* EXERCISE INSTRUCTIONS *
Lines from the one containing "pink teddy bear [459,182,499,247]" to the end of the data below are to be restated exactly, with both ends included and nothing else.

[[ SUPPLIED RECORDS, beginning ]]

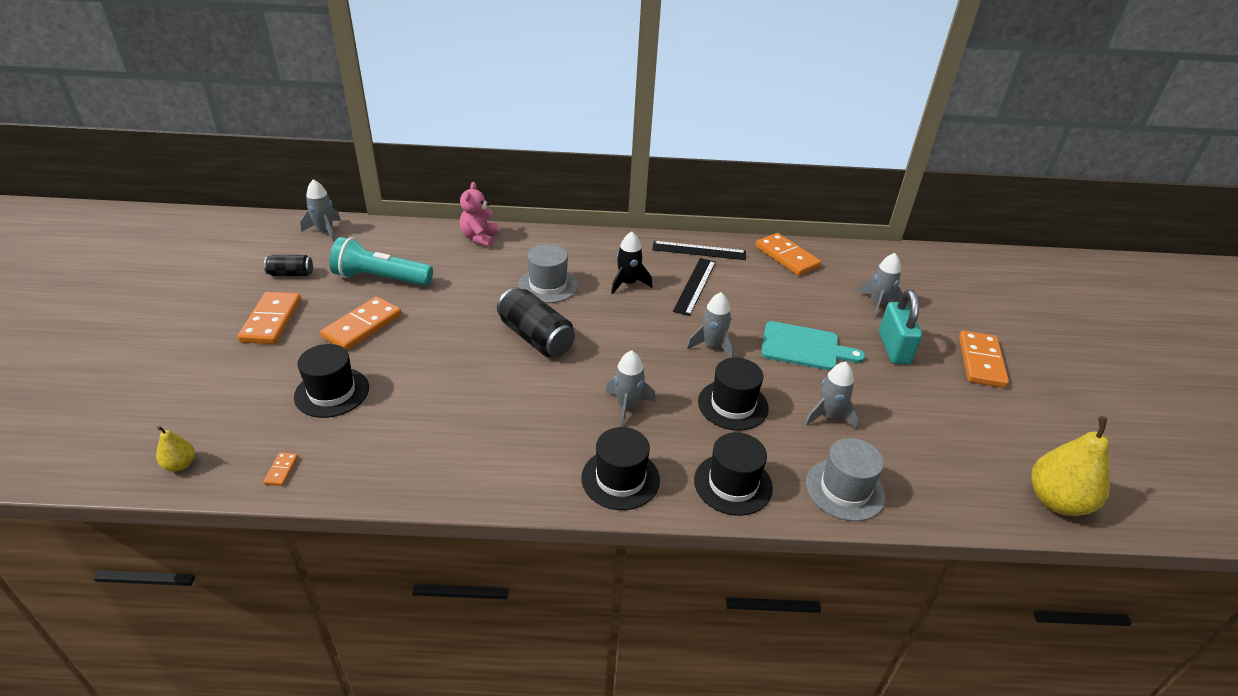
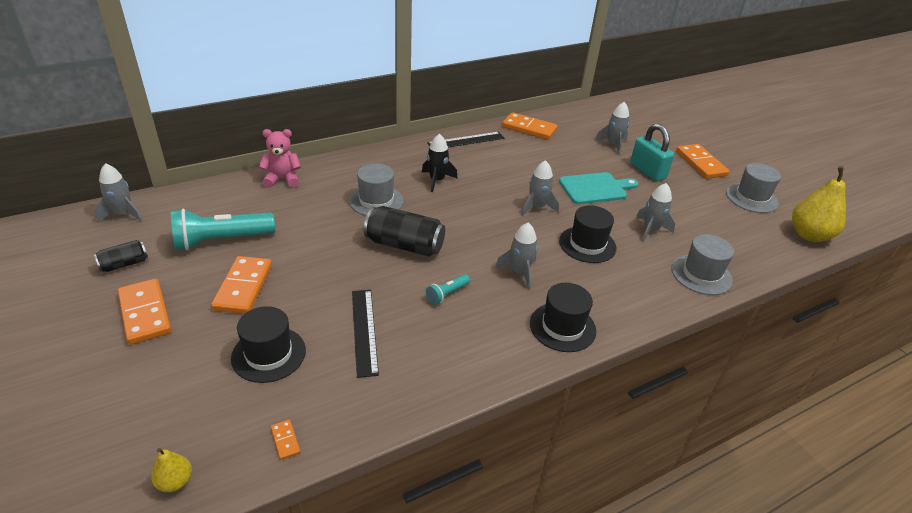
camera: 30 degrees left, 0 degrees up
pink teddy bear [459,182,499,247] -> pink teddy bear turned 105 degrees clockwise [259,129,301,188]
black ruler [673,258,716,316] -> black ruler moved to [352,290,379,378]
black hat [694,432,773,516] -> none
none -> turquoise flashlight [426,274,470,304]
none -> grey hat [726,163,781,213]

[[ SUPPLIED RECORDS, end ]]

* SOLVED EXERCISE *
pink teddy bear [459,182,499,247] -> pink teddy bear turned 105 degrees clockwise [259,129,301,188]
black ruler [673,258,716,316] -> black ruler moved to [352,290,379,378]
black hat [694,432,773,516] -> none
none -> turquoise flashlight [426,274,470,304]
none -> grey hat [726,163,781,213]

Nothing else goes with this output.